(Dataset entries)
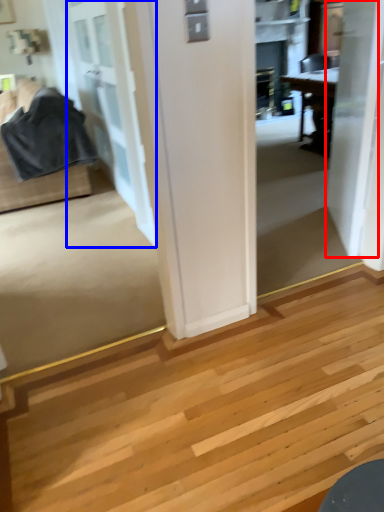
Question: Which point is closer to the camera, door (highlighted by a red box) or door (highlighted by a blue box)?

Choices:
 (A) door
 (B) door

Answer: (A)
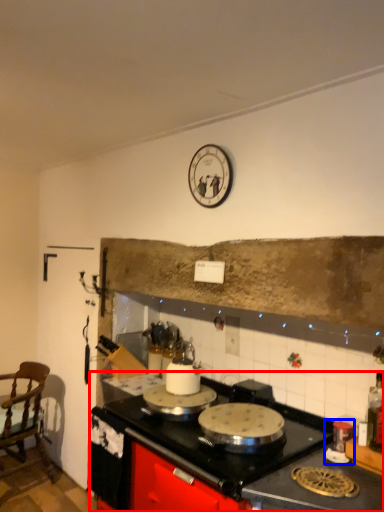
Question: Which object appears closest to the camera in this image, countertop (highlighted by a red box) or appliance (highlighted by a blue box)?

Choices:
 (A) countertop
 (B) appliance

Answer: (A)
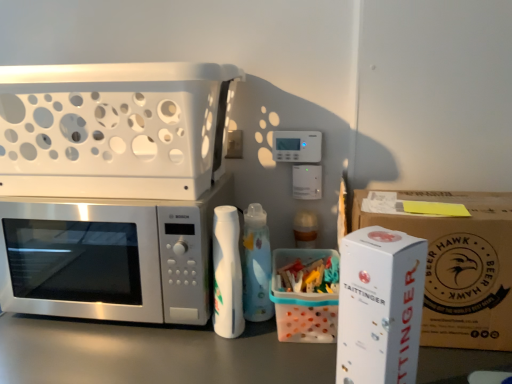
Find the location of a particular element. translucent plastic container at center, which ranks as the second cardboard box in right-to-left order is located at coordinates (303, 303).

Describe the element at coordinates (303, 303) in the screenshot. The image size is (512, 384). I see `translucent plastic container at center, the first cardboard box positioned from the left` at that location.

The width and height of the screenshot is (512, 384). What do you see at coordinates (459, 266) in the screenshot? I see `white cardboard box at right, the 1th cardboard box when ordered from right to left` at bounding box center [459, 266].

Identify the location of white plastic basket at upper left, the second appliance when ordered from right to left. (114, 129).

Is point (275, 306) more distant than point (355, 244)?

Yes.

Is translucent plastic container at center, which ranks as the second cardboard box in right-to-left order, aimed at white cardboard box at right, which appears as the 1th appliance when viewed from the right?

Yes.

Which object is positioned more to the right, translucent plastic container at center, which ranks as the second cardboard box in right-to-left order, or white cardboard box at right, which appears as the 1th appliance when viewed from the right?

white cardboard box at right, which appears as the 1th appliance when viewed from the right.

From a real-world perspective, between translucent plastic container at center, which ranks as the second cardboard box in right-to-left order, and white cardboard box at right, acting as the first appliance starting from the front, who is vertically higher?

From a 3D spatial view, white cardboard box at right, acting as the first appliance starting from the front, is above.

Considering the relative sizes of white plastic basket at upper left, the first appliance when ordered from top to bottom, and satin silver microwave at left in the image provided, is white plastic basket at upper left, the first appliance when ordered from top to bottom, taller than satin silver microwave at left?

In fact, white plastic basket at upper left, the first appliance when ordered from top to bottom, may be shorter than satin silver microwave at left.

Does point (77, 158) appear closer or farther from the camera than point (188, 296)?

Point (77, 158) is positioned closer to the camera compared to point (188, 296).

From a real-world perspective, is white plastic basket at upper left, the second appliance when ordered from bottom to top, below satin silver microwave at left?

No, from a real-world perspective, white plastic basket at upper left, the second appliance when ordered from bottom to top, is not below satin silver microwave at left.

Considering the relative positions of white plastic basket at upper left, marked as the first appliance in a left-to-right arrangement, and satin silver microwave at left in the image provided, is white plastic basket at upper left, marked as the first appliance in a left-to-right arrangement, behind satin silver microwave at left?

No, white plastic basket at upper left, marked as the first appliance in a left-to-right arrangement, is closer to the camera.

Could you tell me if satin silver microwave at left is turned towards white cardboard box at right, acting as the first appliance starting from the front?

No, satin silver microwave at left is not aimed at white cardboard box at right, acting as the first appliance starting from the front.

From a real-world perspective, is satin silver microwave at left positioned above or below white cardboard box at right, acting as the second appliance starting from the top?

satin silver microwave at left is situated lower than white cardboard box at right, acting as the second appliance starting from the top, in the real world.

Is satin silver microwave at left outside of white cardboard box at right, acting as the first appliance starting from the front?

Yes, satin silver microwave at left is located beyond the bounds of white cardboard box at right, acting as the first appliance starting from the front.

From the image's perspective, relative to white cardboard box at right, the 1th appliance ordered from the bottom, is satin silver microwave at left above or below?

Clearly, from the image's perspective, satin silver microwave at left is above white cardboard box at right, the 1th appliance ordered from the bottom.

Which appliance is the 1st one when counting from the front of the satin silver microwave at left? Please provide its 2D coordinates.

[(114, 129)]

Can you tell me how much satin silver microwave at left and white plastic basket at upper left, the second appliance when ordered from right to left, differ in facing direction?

What is needed: Quote the material from its first line through the line containing "(B) appliance", including both ends. Leave the pictures out.

Solved problem:
Question: Which point is closer to the camera, door (highlighted by a red box) or door (highlighted by a blue box)?

Choices:
 (A) door
 (B) door

Answer: (A)
Question: Which object appears closest to the camera in this image, countertop (highlighted by a red box) or appliance (highlighted by a blue box)?

Choices:
 (A) countertop
 (B) appliance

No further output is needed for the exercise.